Count the lines of the listing that contain the word "Rabat", treating case as significant, and give only the number.

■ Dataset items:
***
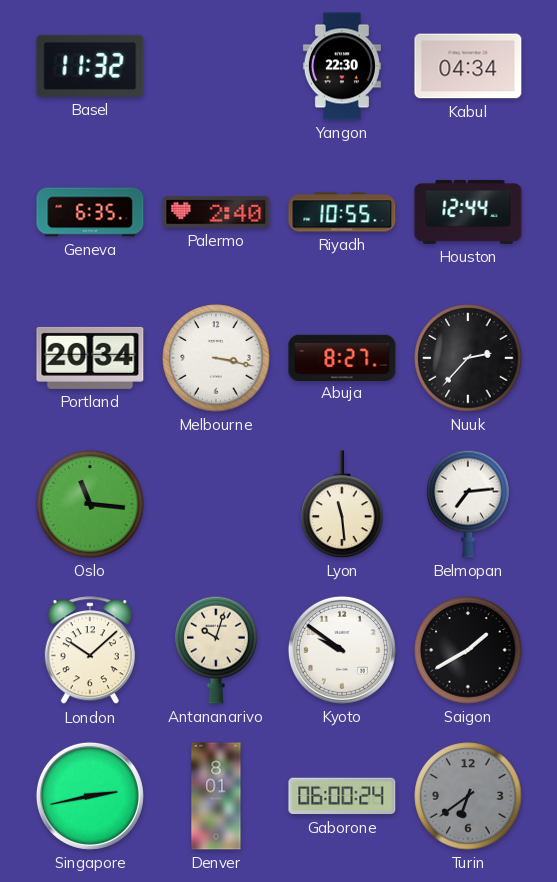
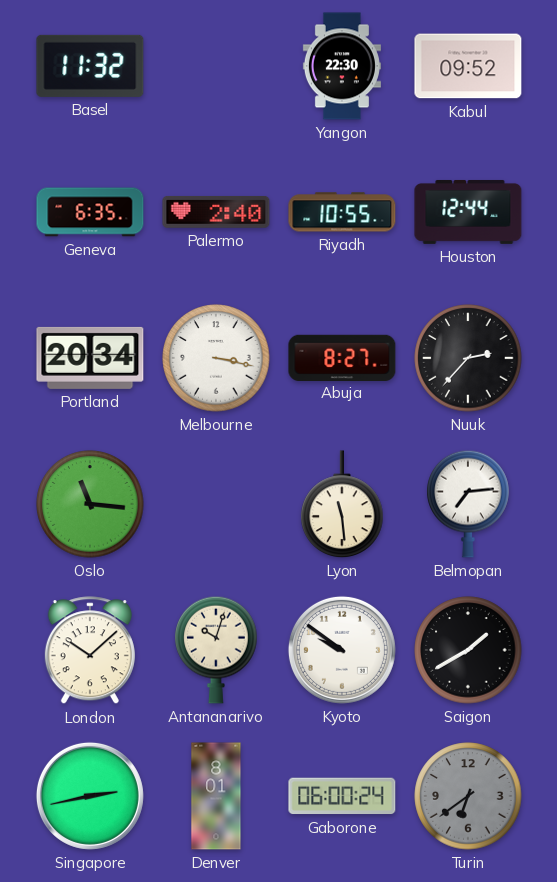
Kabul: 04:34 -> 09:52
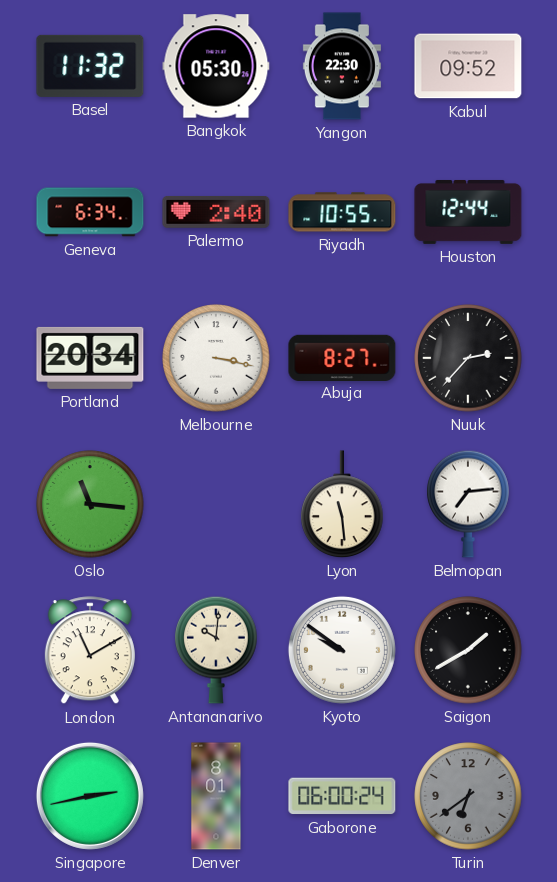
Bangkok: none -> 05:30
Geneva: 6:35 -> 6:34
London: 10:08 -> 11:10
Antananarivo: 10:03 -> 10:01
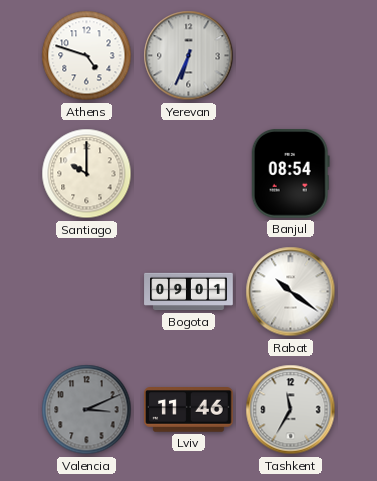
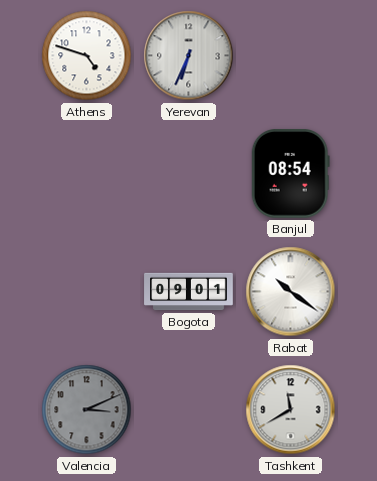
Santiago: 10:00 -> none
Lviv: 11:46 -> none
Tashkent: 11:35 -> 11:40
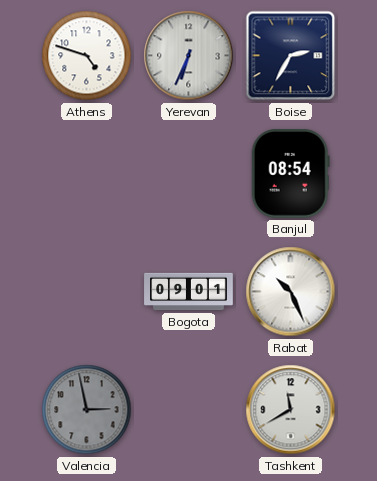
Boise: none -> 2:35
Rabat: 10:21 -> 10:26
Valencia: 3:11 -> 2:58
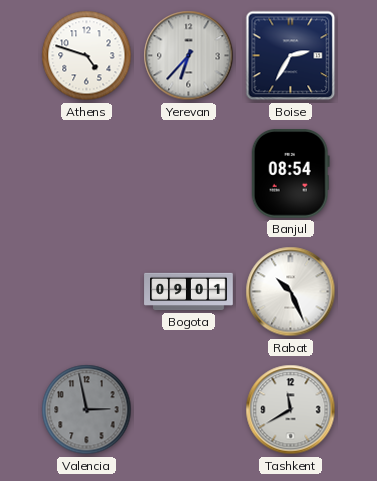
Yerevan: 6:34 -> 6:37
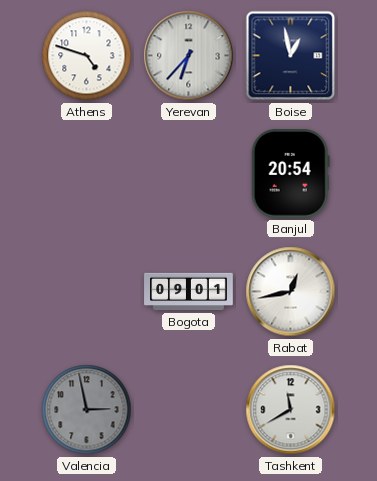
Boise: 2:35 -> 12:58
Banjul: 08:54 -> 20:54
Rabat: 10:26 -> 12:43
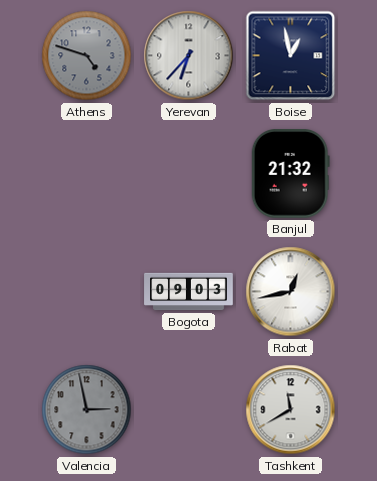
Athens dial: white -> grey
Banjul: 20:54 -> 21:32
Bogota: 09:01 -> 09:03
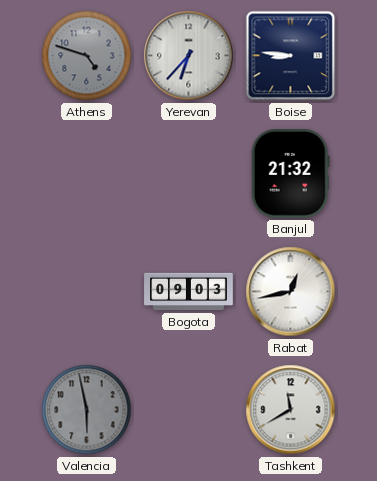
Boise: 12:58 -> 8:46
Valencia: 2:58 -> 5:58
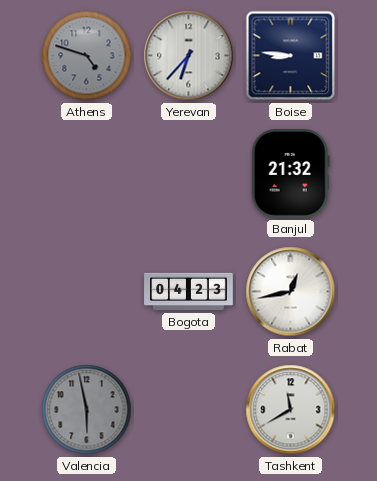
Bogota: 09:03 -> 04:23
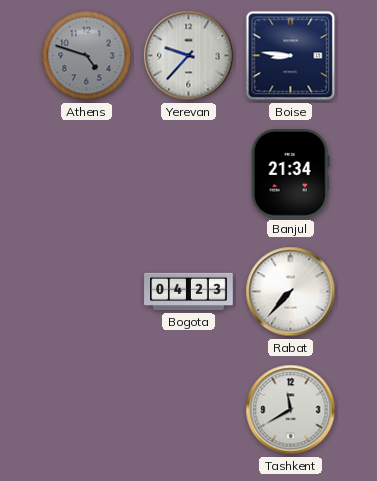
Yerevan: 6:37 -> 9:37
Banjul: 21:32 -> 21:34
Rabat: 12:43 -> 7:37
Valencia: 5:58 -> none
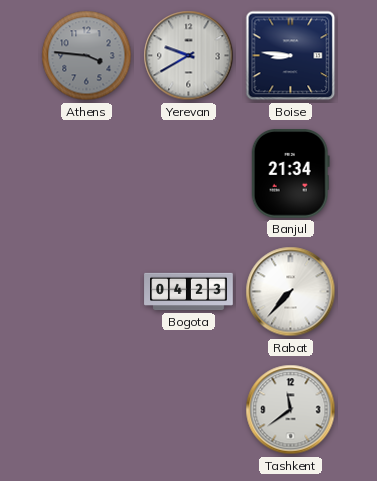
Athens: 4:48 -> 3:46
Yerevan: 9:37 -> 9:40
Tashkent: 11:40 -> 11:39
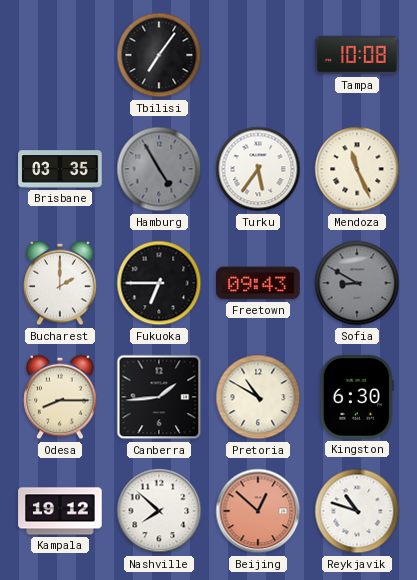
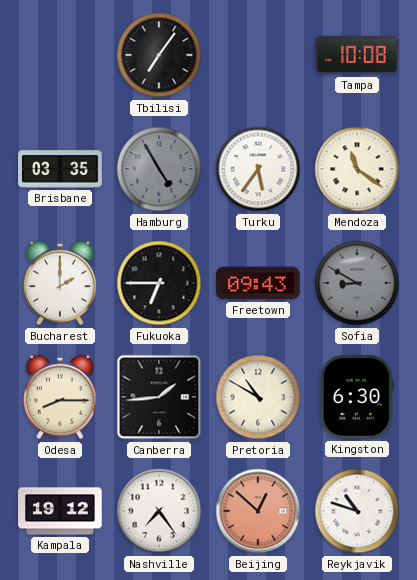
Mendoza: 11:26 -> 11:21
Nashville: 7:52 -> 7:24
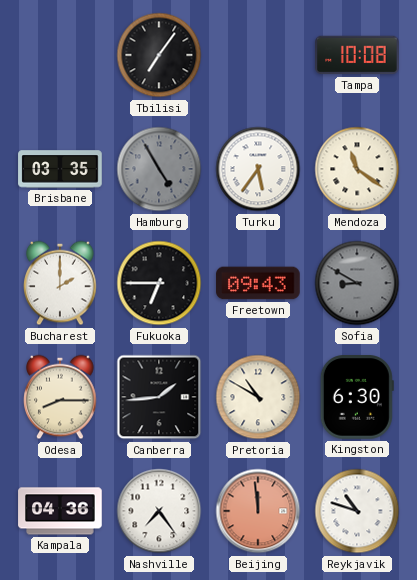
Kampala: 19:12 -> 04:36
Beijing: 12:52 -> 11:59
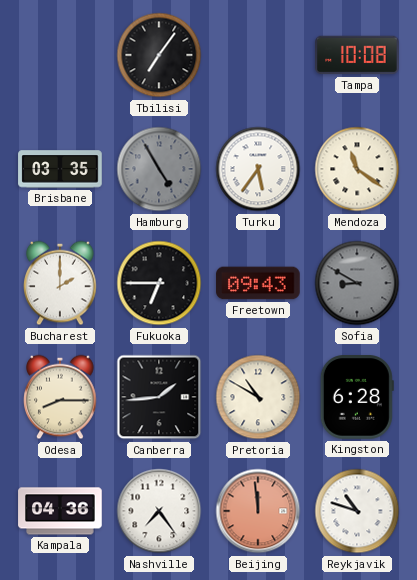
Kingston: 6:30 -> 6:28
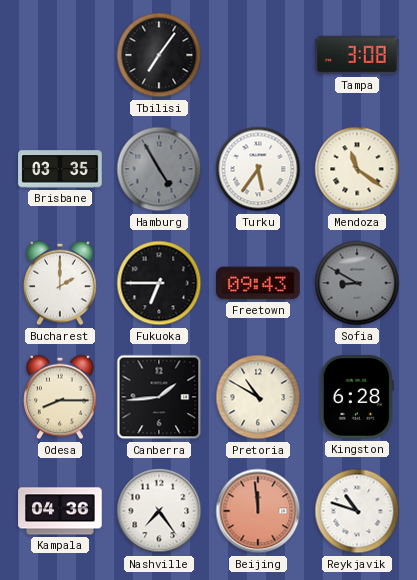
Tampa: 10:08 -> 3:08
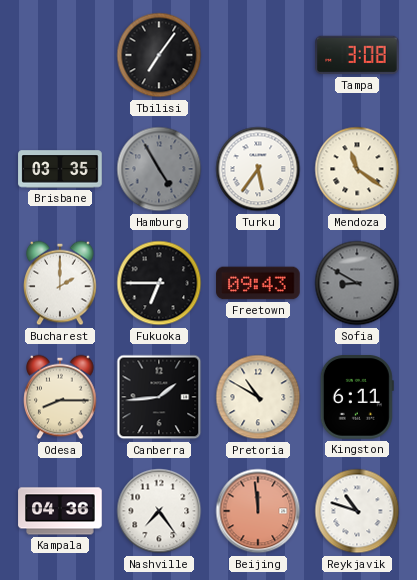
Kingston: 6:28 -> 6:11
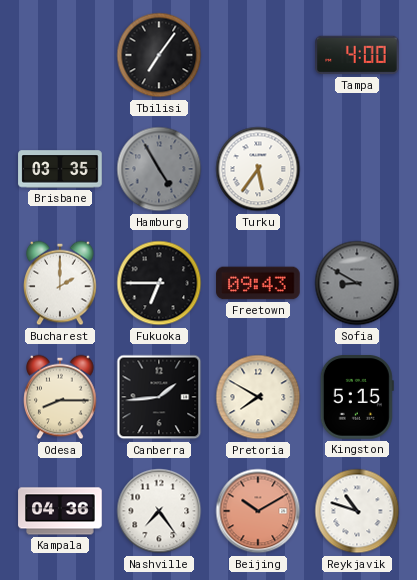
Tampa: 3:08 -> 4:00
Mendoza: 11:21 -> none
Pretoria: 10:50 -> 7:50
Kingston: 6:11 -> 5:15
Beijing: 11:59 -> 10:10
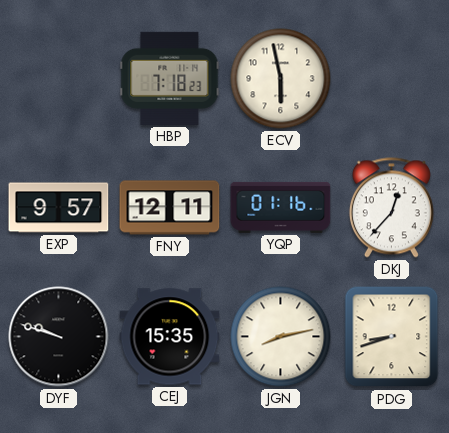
***
■ ANSWER TO THE TASK:
3